-- Supplied entries follows --
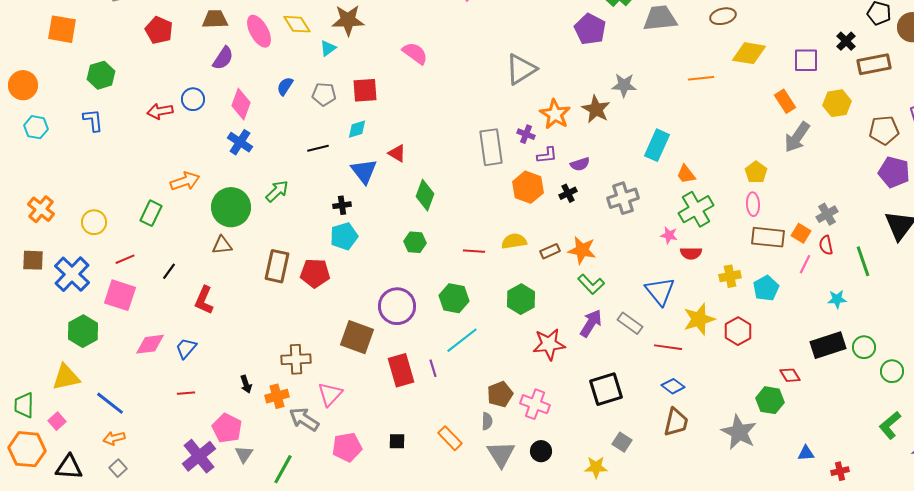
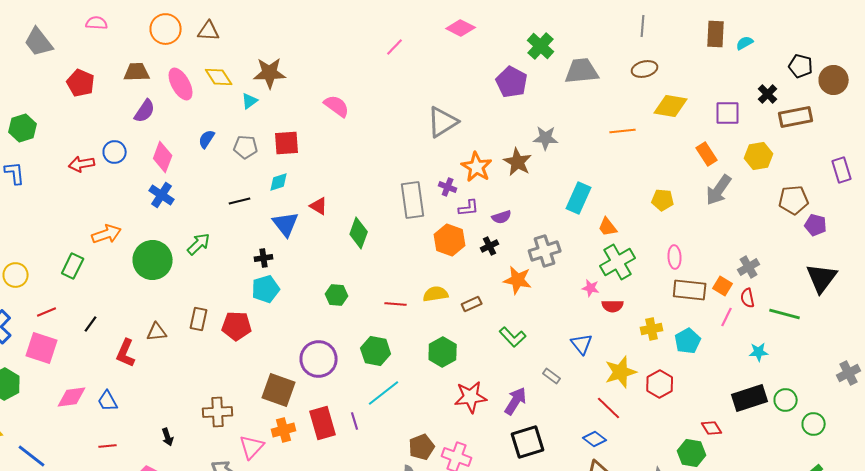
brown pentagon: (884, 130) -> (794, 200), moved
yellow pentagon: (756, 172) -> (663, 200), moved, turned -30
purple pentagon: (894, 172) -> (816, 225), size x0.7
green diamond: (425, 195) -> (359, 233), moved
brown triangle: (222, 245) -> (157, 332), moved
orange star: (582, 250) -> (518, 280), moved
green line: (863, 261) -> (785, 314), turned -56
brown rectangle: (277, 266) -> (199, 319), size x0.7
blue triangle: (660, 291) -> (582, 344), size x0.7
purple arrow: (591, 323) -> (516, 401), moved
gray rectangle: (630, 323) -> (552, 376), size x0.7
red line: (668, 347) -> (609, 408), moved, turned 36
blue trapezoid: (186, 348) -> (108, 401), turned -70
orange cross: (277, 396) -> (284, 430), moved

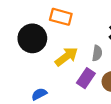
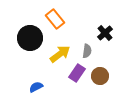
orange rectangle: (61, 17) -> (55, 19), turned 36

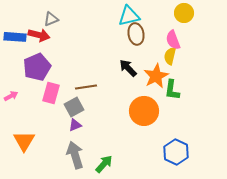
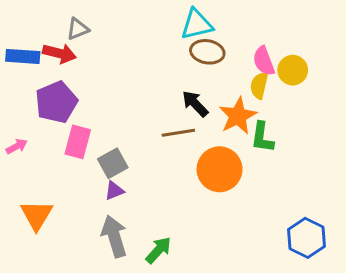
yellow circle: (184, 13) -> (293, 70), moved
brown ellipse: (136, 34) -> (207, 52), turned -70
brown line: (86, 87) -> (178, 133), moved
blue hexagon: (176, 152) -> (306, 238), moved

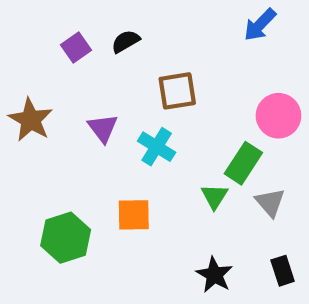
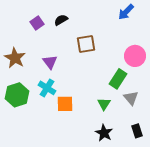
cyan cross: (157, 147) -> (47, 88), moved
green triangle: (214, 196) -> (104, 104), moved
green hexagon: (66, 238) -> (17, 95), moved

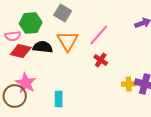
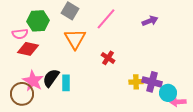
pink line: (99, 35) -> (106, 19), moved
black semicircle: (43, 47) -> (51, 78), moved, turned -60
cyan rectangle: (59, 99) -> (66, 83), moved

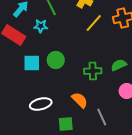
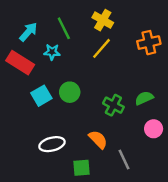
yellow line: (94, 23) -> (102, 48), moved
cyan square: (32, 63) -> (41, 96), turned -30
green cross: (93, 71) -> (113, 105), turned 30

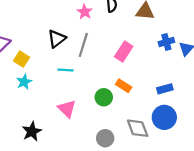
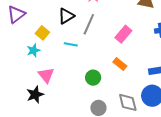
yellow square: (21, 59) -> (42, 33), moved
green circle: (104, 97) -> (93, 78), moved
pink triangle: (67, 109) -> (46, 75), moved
-- Supplied entries concluded --
§ **Your goal**: Everything above from the line with "green triangle: (214, 196)" through the line with "yellow square: (21, 59) -> (42, 33), moved" should be retyped exactly, and nothing else; omit pictures.

§ **Task solution**:
green triangle: (214, 196) -> (104, 104), moved
green hexagon: (66, 238) -> (17, 95), moved

pink line: (99, 35) -> (106, 19), moved
black semicircle: (43, 47) -> (51, 78), moved, turned -60
cyan rectangle: (59, 99) -> (66, 83), moved

yellow line: (94, 23) -> (102, 48), moved
cyan square: (32, 63) -> (41, 96), turned -30
green cross: (93, 71) -> (113, 105), turned 30

yellow square: (21, 59) -> (42, 33), moved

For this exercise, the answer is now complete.